## INSTRUCTIONS FOR THE TASK
Could you report every line from the entries that includes the word "brown"?
┌──
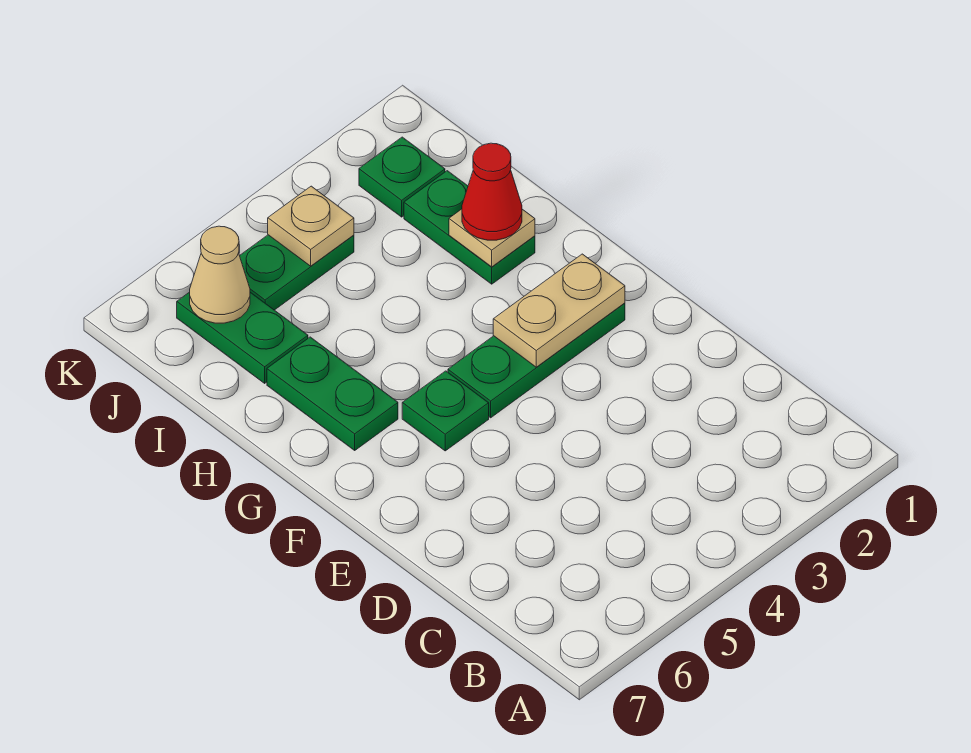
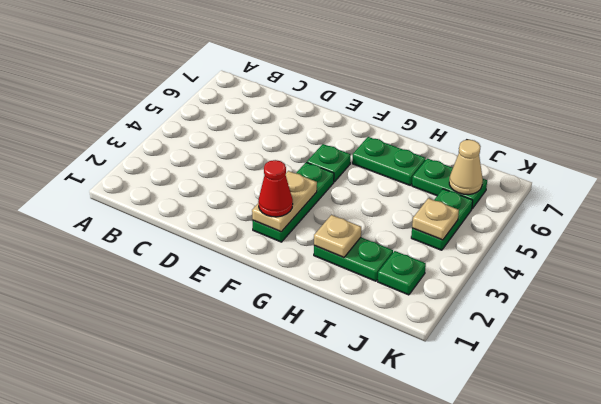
red cone H2 level 3 -> red cone F2 level 3

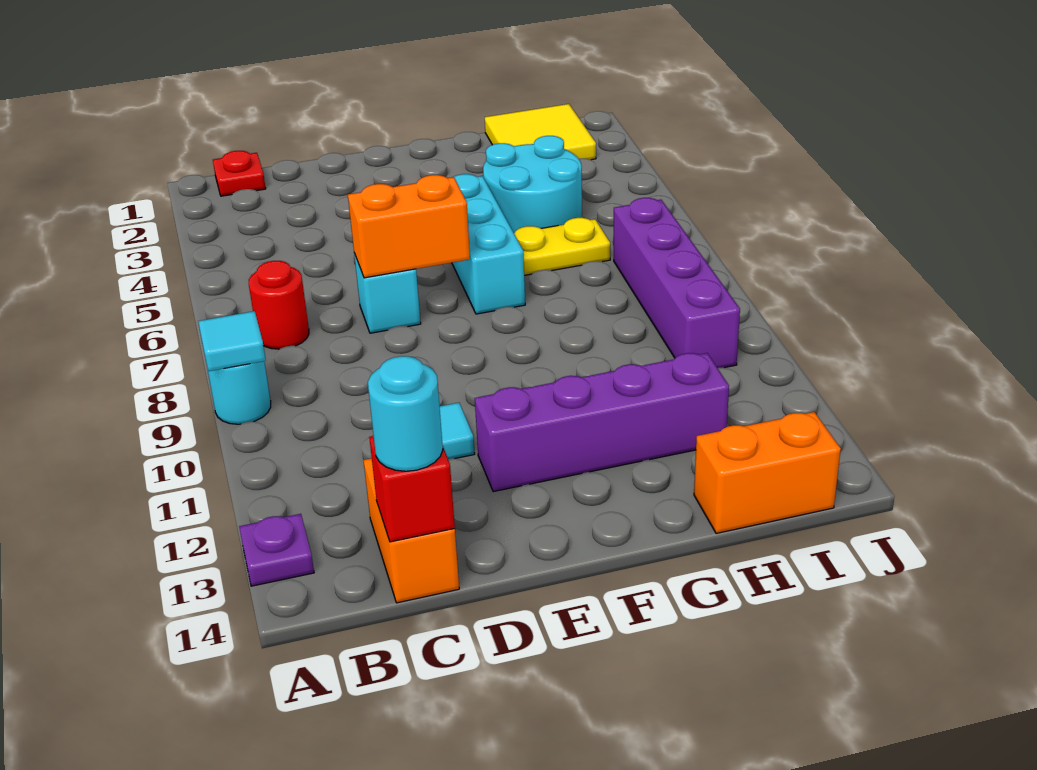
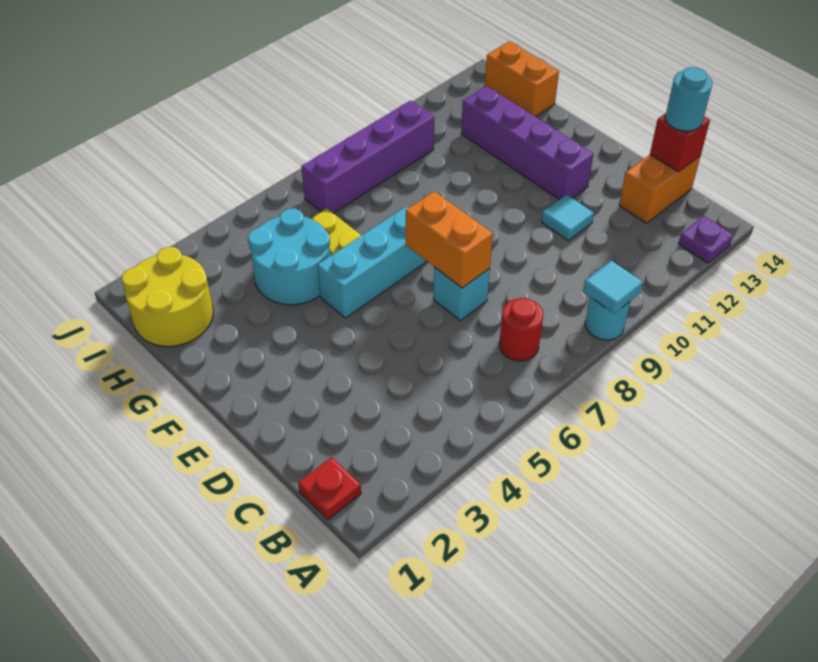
yellow tile H1:I2 level 1 -> yellow round brick H1:I2 level 1

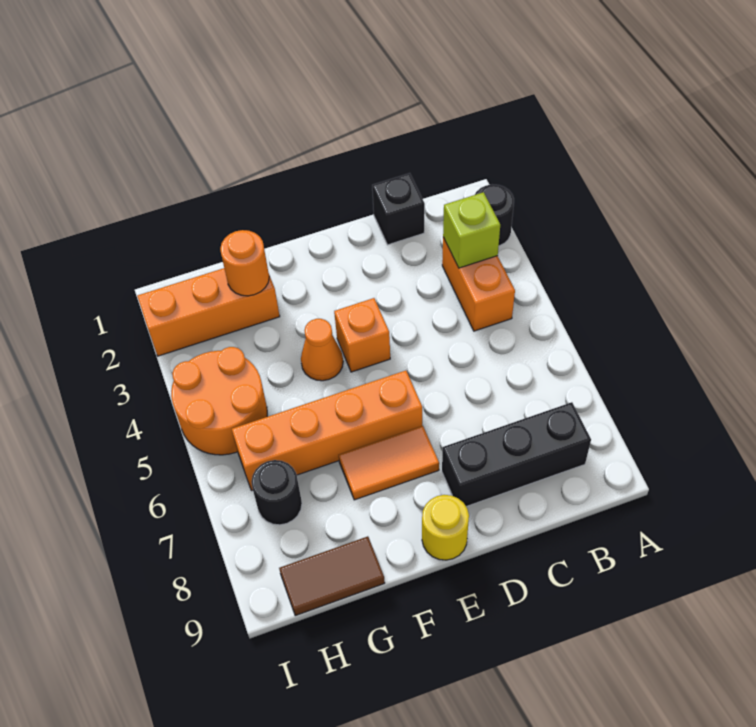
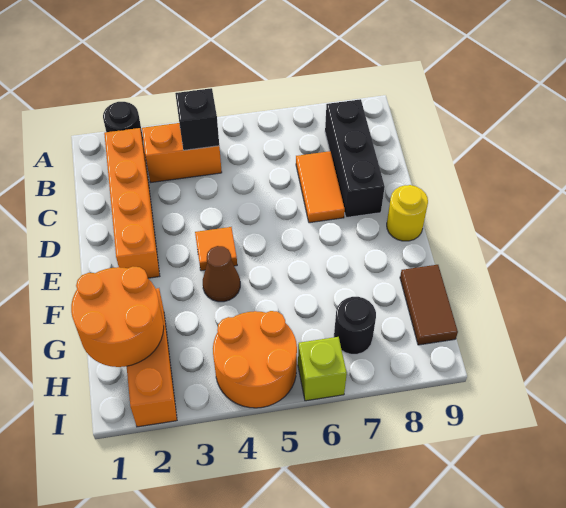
lime brick B3 level 2 -> lime brick I6 level 1
black brick C1 level 1 -> black brick B4 level 2
orange brick E4 level 1 -> orange tile E4 level 1
orange brick E6:H6 level 1 -> orange brick B2:E2 level 1
orange tile E7:F7 level 1 -> orange tile C7:D7 level 1
orange cone F4 level 1 -> brown cone F4 level 1
orange round brick G2 level 2 -> orange round brick G1:H2 level 2

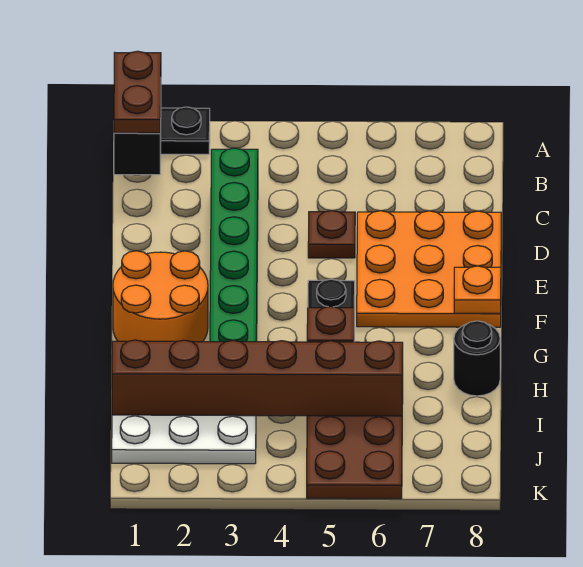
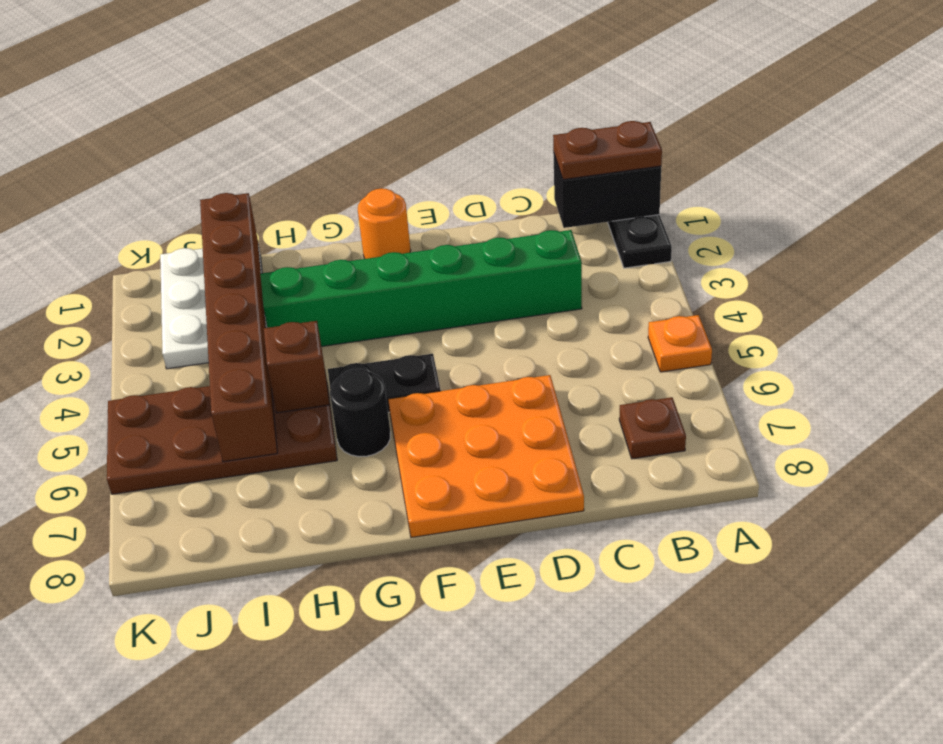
brown plate D5 level 1 -> brown plate B7 level 1
orange round brick F1:G2 level 1 -> orange round brick F1 level 1
orange plate F8 level 2 -> orange plate A5 level 1
black round brick H8 level 1 -> black round brick G6 level 1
└──
## TASK OUTPUT
orange cone F4 level 1 -> brown cone F4 level 1
brown plate D5 level 1 -> brown plate B7 level 1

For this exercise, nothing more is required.